# Aim of the task
Look below for the line holding "black semicircle: (98, 35)" and the line holding "blue line: (603, 484)". Repeat those two and everything between, exactly.

# Data supplied
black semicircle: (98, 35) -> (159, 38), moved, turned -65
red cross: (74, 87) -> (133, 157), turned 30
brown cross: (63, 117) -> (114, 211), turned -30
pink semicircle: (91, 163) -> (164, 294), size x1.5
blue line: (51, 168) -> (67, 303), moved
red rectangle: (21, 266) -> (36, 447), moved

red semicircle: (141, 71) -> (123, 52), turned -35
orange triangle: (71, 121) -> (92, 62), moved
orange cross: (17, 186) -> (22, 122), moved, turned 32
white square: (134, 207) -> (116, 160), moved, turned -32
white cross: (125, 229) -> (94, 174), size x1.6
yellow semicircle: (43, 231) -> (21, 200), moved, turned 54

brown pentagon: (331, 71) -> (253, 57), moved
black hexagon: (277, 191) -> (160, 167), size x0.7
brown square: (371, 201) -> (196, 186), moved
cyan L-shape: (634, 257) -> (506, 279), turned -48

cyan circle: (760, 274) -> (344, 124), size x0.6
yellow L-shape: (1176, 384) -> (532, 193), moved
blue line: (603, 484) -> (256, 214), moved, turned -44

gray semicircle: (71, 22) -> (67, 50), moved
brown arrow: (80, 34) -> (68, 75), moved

* * *

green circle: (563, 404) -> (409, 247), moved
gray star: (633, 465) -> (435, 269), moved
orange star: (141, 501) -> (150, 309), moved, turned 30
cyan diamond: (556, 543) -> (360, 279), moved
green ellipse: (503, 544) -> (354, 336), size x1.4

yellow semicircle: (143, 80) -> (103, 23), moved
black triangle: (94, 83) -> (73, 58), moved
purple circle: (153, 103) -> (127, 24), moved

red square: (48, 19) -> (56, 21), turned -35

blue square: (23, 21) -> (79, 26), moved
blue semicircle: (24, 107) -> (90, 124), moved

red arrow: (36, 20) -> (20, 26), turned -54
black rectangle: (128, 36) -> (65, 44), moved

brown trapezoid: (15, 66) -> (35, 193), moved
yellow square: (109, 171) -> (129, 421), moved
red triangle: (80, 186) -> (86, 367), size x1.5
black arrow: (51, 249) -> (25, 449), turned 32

# Answer area
black semicircle: (98, 35) -> (159, 38), moved, turned -65
red cross: (74, 87) -> (133, 157), turned 30
brown cross: (63, 117) -> (114, 211), turned -30
pink semicircle: (91, 163) -> (164, 294), size x1.5
blue line: (51, 168) -> (67, 303), moved
red rectangle: (21, 266) -> (36, 447), moved

red semicircle: (141, 71) -> (123, 52), turned -35
orange triangle: (71, 121) -> (92, 62), moved
orange cross: (17, 186) -> (22, 122), moved, turned 32
white square: (134, 207) -> (116, 160), moved, turned -32
white cross: (125, 229) -> (94, 174), size x1.6
yellow semicircle: (43, 231) -> (21, 200), moved, turned 54

brown pentagon: (331, 71) -> (253, 57), moved
black hexagon: (277, 191) -> (160, 167), size x0.7
brown square: (371, 201) -> (196, 186), moved
cyan L-shape: (634, 257) -> (506, 279), turned -48

cyan circle: (760, 274) -> (344, 124), size x0.6
yellow L-shape: (1176, 384) -> (532, 193), moved
blue line: (603, 484) -> (256, 214), moved, turned -44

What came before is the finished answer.